Data for review -
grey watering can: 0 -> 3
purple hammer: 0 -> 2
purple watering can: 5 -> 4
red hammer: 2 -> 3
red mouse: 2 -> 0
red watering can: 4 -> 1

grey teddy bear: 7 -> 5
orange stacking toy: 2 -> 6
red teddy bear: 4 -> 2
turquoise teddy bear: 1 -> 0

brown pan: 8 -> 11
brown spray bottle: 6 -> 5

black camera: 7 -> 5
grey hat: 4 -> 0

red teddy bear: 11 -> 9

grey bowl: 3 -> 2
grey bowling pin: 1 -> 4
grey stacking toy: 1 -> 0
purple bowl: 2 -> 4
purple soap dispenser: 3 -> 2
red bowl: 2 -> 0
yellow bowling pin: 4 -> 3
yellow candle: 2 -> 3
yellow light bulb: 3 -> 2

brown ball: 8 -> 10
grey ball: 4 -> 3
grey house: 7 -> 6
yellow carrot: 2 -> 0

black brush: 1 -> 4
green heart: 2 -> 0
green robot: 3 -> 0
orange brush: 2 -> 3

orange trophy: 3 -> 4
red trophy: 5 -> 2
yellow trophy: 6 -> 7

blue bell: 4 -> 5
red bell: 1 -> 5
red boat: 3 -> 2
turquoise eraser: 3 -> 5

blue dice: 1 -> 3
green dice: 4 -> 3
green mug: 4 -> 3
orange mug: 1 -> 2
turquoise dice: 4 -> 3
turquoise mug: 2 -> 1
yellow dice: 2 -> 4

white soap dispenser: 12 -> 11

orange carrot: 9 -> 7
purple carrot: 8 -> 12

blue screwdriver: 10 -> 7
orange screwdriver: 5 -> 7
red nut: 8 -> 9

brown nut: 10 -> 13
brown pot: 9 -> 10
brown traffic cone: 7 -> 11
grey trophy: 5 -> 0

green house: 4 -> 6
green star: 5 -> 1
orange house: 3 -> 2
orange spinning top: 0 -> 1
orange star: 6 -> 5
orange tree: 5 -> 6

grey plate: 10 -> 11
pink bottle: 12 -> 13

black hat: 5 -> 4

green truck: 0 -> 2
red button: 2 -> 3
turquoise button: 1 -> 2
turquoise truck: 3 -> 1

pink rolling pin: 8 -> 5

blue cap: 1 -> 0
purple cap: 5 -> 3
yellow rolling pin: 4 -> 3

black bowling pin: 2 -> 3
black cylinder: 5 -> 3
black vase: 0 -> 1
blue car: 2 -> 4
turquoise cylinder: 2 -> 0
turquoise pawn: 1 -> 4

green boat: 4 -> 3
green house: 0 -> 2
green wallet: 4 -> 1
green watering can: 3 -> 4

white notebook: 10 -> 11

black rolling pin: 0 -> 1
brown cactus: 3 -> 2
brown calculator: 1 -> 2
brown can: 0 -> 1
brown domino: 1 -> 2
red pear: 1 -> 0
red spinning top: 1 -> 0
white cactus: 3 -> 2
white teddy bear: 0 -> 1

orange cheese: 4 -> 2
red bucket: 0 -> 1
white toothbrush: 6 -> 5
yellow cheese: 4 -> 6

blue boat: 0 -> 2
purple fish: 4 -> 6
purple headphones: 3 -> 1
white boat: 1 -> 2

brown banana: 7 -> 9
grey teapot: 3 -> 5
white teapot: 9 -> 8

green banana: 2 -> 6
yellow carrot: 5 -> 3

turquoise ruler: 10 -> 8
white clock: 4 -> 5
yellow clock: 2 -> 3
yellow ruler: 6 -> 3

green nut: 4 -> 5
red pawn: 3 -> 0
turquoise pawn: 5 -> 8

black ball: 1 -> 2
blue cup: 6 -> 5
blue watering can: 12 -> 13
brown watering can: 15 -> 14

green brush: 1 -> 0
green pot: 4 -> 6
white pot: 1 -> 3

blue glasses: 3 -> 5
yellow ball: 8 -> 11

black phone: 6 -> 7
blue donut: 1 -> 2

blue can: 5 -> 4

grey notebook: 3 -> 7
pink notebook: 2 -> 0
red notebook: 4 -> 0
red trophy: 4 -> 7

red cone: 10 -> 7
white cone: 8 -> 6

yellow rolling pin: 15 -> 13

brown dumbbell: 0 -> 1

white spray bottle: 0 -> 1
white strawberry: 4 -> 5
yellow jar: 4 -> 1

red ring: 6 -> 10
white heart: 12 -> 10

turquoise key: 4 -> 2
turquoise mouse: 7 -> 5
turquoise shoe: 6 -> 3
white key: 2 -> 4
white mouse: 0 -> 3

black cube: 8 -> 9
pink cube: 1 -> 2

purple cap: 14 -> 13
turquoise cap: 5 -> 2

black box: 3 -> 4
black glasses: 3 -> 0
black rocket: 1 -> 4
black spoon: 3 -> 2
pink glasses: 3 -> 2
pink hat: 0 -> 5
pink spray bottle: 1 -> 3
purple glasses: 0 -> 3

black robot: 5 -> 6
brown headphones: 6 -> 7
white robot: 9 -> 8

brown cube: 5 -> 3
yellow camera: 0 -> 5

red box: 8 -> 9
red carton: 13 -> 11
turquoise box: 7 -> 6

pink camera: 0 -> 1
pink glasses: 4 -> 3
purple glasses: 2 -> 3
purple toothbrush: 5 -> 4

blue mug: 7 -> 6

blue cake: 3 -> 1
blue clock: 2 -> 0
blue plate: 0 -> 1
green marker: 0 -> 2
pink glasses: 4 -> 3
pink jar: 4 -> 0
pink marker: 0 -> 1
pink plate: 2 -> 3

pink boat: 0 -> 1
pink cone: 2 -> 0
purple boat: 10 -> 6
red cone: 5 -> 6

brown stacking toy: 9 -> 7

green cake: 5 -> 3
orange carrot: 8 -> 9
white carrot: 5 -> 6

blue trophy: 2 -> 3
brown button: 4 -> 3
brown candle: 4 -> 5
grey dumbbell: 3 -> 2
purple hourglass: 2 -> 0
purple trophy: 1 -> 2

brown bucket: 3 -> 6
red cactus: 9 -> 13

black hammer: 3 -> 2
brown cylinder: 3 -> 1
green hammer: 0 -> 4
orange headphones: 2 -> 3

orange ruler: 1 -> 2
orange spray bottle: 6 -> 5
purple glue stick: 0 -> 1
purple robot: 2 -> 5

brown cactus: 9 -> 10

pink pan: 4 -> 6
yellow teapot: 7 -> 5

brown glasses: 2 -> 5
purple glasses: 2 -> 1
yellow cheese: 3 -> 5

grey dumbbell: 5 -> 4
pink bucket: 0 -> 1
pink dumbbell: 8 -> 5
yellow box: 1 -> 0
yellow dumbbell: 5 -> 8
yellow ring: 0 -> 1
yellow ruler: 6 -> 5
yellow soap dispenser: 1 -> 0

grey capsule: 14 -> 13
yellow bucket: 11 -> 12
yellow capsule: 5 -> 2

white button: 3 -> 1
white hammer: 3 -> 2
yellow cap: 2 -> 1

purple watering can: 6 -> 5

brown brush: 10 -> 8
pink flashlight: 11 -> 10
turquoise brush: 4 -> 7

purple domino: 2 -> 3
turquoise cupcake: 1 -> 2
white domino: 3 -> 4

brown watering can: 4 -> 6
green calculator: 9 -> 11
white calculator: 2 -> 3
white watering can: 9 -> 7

Task item -
Scan the records above. Return every line with "cactus" in it.

Expected answer -
brown cactus: 3 -> 2
white cactus: 3 -> 2
red cactus: 9 -> 13
brown cactus: 9 -> 10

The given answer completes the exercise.